What to work on —
A faithful, word-for-word copy of the data below is required, without pictures.

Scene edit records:
>>>>>
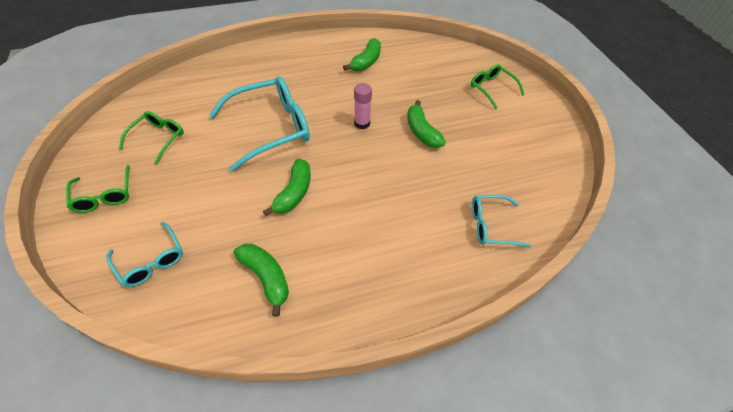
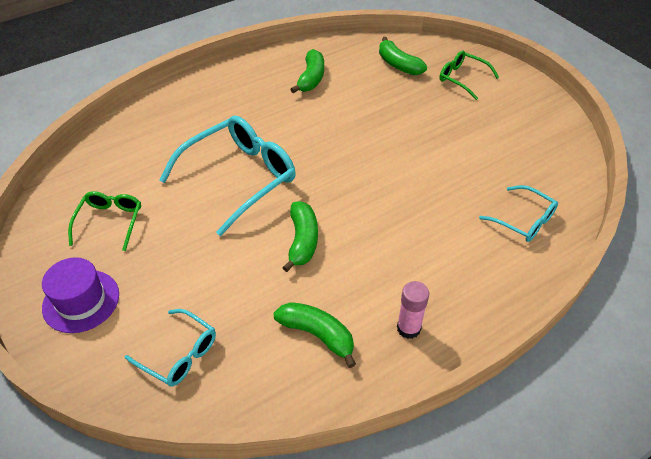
camera: 15 degrees left, 5 degrees down
green glasses [66,165,130,213] -> purple hat [42,257,119,333]
pink glue stick [354,83,372,129] -> pink glue stick moved to [397,281,429,339]
green banana [407,100,446,148] -> green banana moved to [379,37,427,75]
turquoise glasses [472,195,531,248] -> turquoise glasses turned 120 degrees counterclockwise [479,185,558,242]

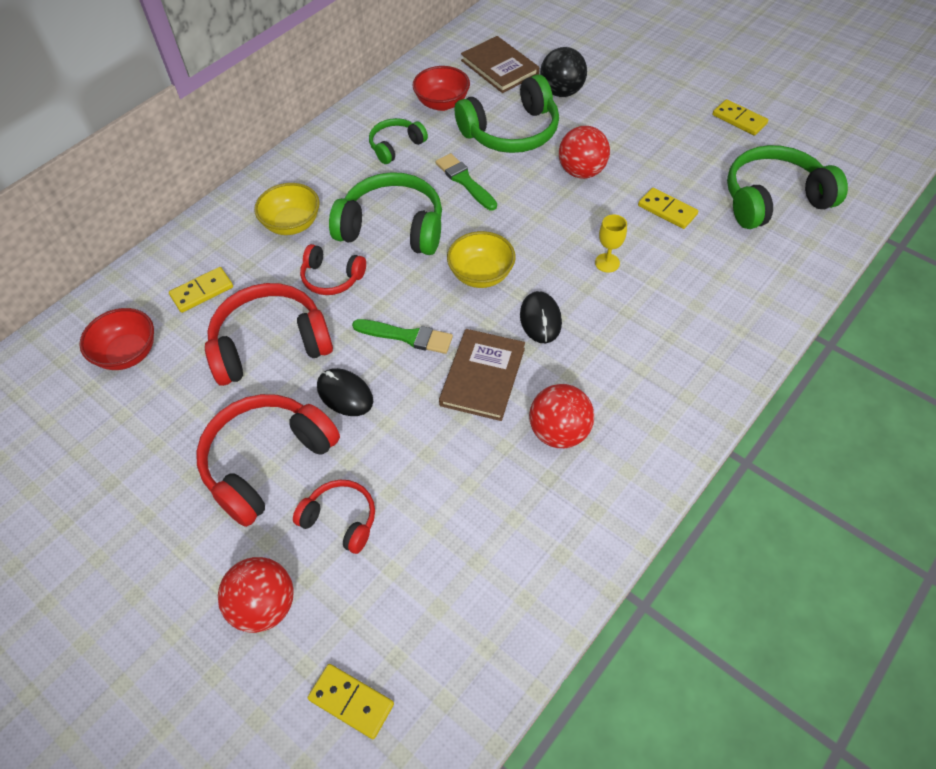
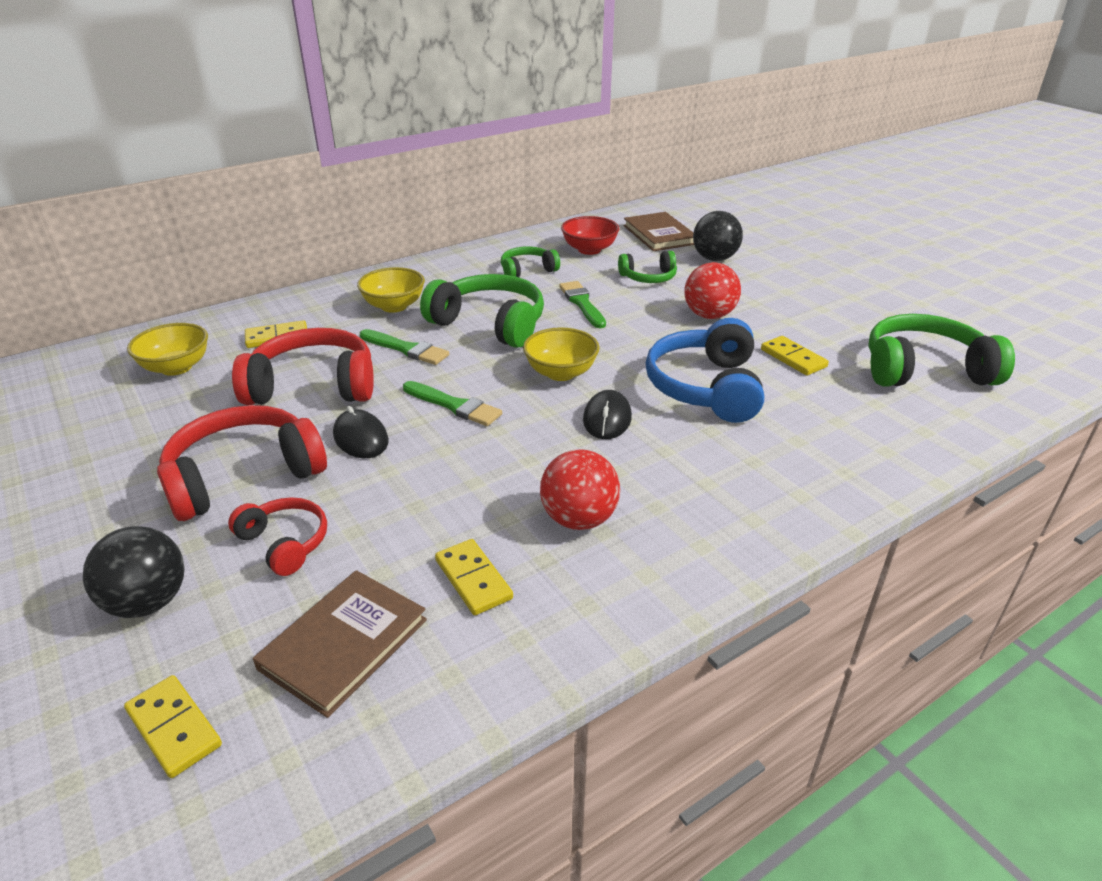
camera: 15 degrees right, 20 degrees down
red bowl [79,308,154,370] -> yellow bowl [127,323,208,376]
red ball [218,557,293,633] -> black ball [83,526,185,618]
red headphones [300,244,366,295] -> green brush [360,329,449,365]
brown book [439,329,525,421] -> brown book moved to [253,570,427,718]
green headphones [455,75,559,153] -> green headphones [618,251,677,283], size x0.56
yellow goblet [595,214,627,272] -> blue headphones [646,318,764,423]
yellow domino [712,99,768,135] -> yellow domino moved to [435,539,513,615]

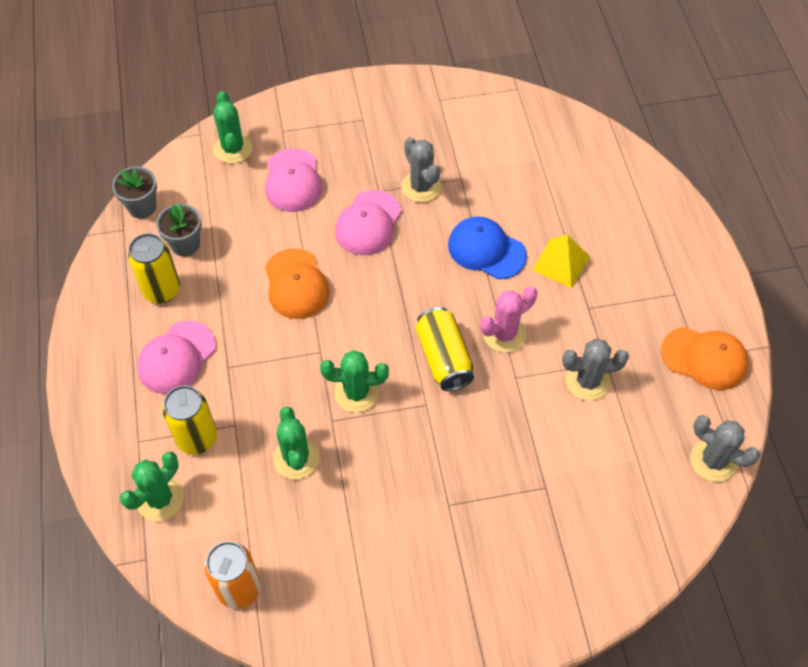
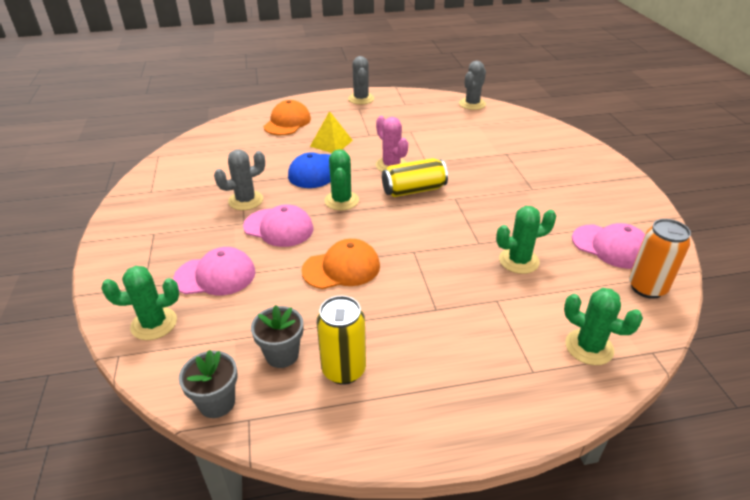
camera: 90 degrees left, 20 degrees down
pink cap [137,321,216,394] -> pink cap moved to [572,223,645,269]
yellow can [163,385,217,455] -> none
green cactus [320,350,389,413] -> green cactus moved to [324,149,359,210]
grey cactus [562,338,629,401] -> grey cactus moved to [348,56,374,104]
orange cap [661,327,749,390] -> orange cap moved to [264,100,311,135]

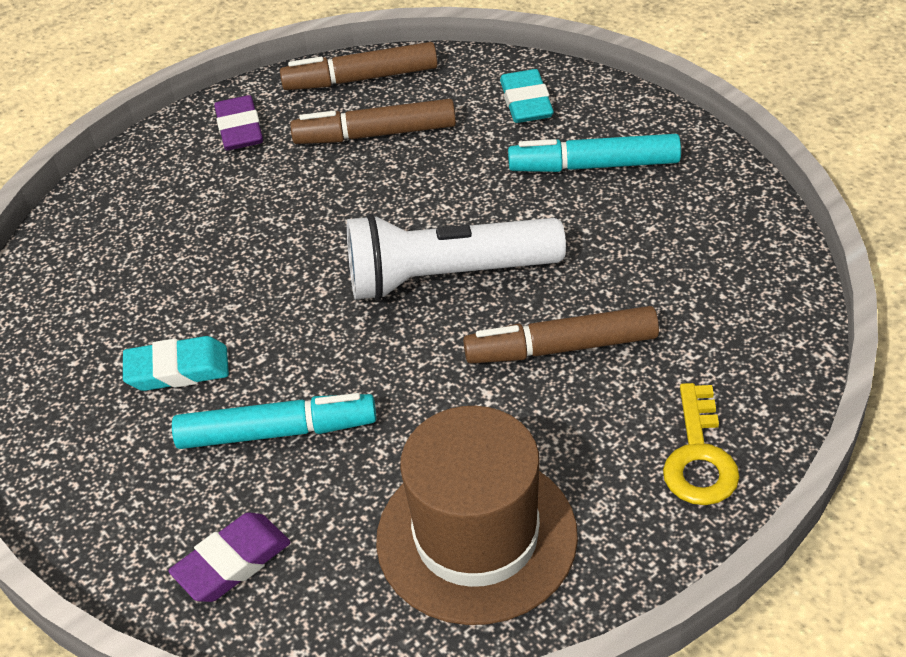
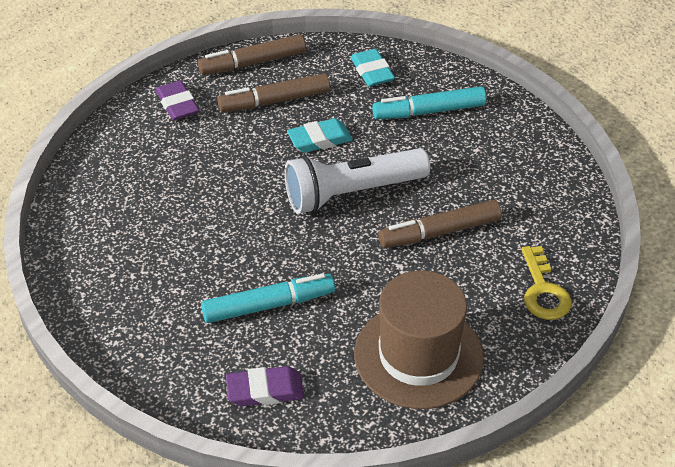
camera: 15 degrees left, 0 degrees up
turquoise eraser [123,336,229,391] -> turquoise eraser moved to [287,118,353,153]
purple eraser [168,512,291,602] -> purple eraser turned 45 degrees clockwise [226,366,304,407]

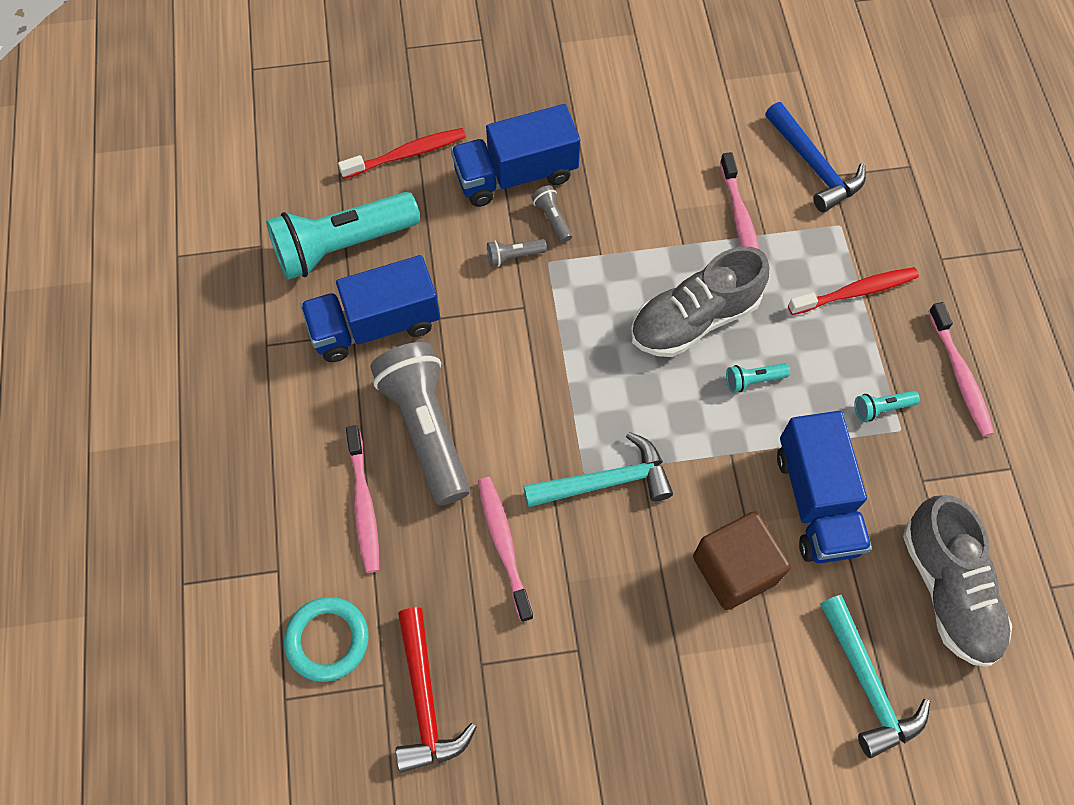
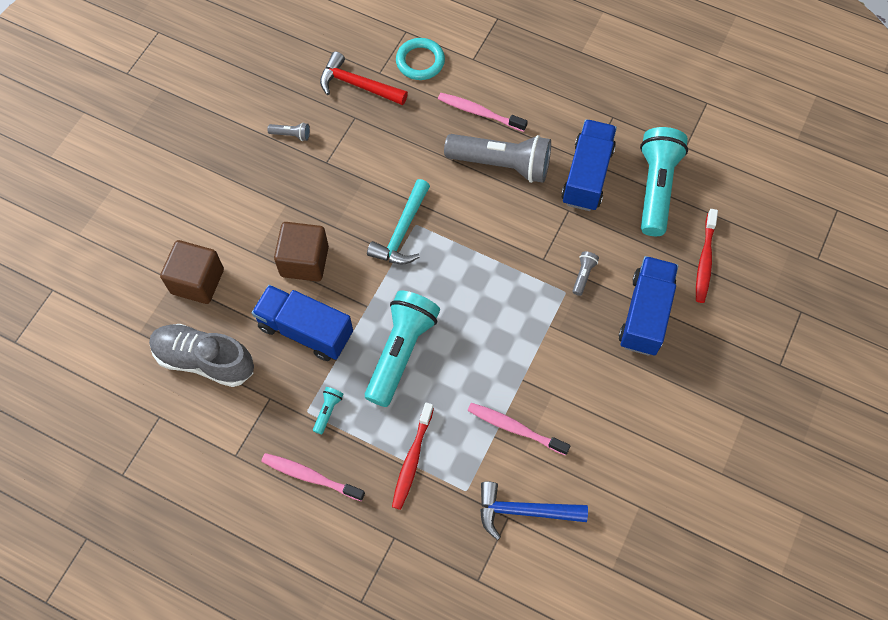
camera: 125 degrees right, 0 degrees up
pink toothbrush [478,477,534,622] -> none
grey flashlight [531,185,572,243] -> grey flashlight moved to [267,122,310,141]
grey shoe [631,246,770,357] -> none
turquoise flashlight [726,363,790,393] -> turquoise flashlight [365,291,440,407], size x2.49
turquoise hammer [820,595,930,758] -> brown cube [160,240,224,304]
<<<<<
Output —
camera: 15 degrees left, 5 degrees down
green glasses [66,165,130,213] -> purple hat [42,257,119,333]
pink glue stick [354,83,372,129] -> pink glue stick moved to [397,281,429,339]
green banana [407,100,446,148] -> green banana moved to [379,37,427,75]
turquoise glasses [472,195,531,248] -> turquoise glasses turned 120 degrees counterclockwise [479,185,558,242]

camera: 15 degrees right, 20 degrees down
red bowl [79,308,154,370] -> yellow bowl [127,323,208,376]
red ball [218,557,293,633] -> black ball [83,526,185,618]
red headphones [300,244,366,295] -> green brush [360,329,449,365]
brown book [439,329,525,421] -> brown book moved to [253,570,427,718]
green headphones [455,75,559,153] -> green headphones [618,251,677,283], size x0.56
yellow goblet [595,214,627,272] -> blue headphones [646,318,764,423]
yellow domino [712,99,768,135] -> yellow domino moved to [435,539,513,615]

camera: 90 degrees left, 20 degrees down
pink cap [137,321,216,394] -> pink cap moved to [572,223,645,269]
yellow can [163,385,217,455] -> none
green cactus [320,350,389,413] -> green cactus moved to [324,149,359,210]
grey cactus [562,338,629,401] -> grey cactus moved to [348,56,374,104]
orange cap [661,327,749,390] -> orange cap moved to [264,100,311,135]

camera: 15 degrees left, 0 degrees up
turquoise eraser [123,336,229,391] -> turquoise eraser moved to [287,118,353,153]
purple eraser [168,512,291,602] -> purple eraser turned 45 degrees clockwise [226,366,304,407]

camera: 125 degrees right, 0 degrees up
pink toothbrush [478,477,534,622] -> none
grey flashlight [531,185,572,243] -> grey flashlight moved to [267,122,310,141]
grey shoe [631,246,770,357] -> none
turquoise flashlight [726,363,790,393] -> turquoise flashlight [365,291,440,407], size x2.49
turquoise hammer [820,595,930,758] -> brown cube [160,240,224,304]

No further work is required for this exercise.